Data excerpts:
☆ ☆ ☆
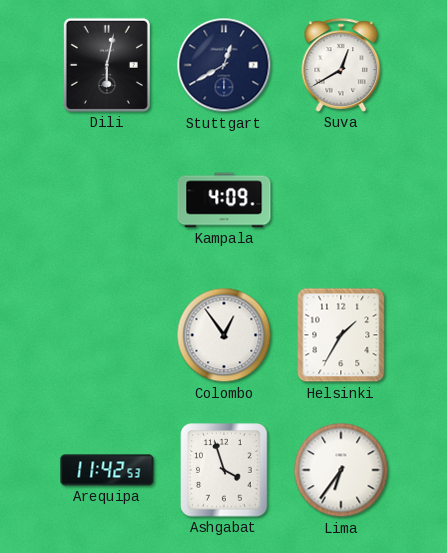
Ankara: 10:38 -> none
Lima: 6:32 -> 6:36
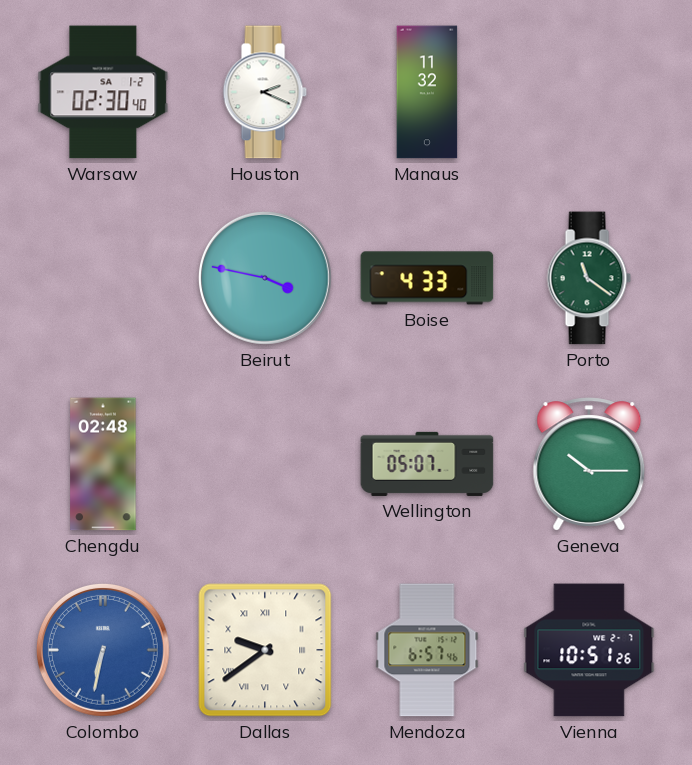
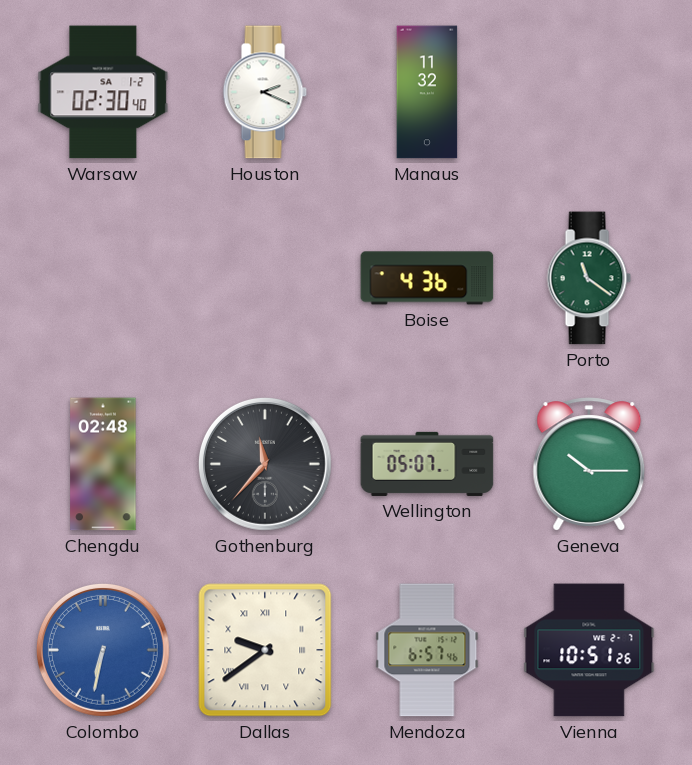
Beirut: 3:47 -> none
Boise: 4:33 -> 4:36
Gothenburg: none -> 11:37
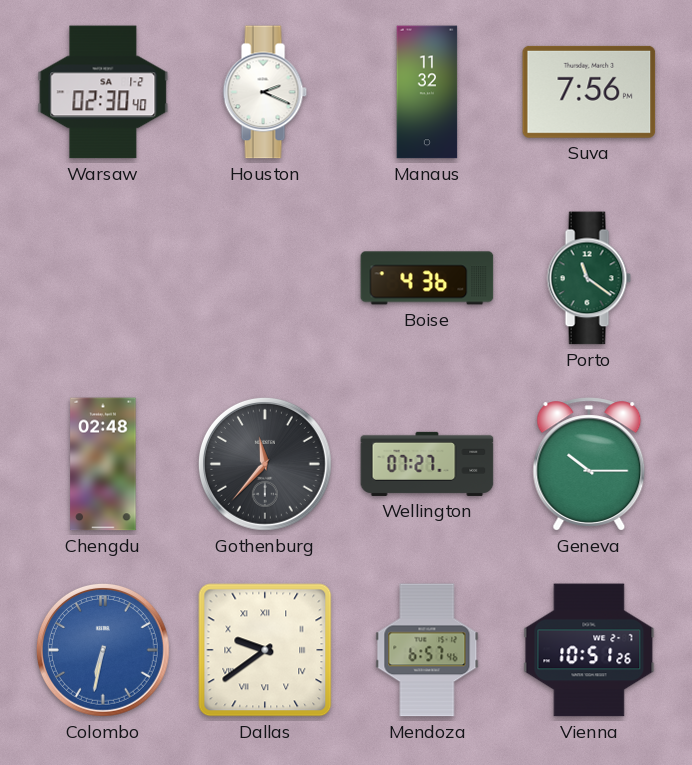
Suva: none -> 7:56
Wellington: 05:07 -> 07:27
☆ ☆ ☆
Copy every line from the records above word for word, and leave the pictures out of your answer.

Answer to this problem:
Ankara: 10:38 -> none
Lima: 6:32 -> 6:36
Beirut: 3:47 -> none
Boise: 4:33 -> 4:36
Gothenburg: none -> 11:37
Suva: none -> 7:56
Wellington: 05:07 -> 07:27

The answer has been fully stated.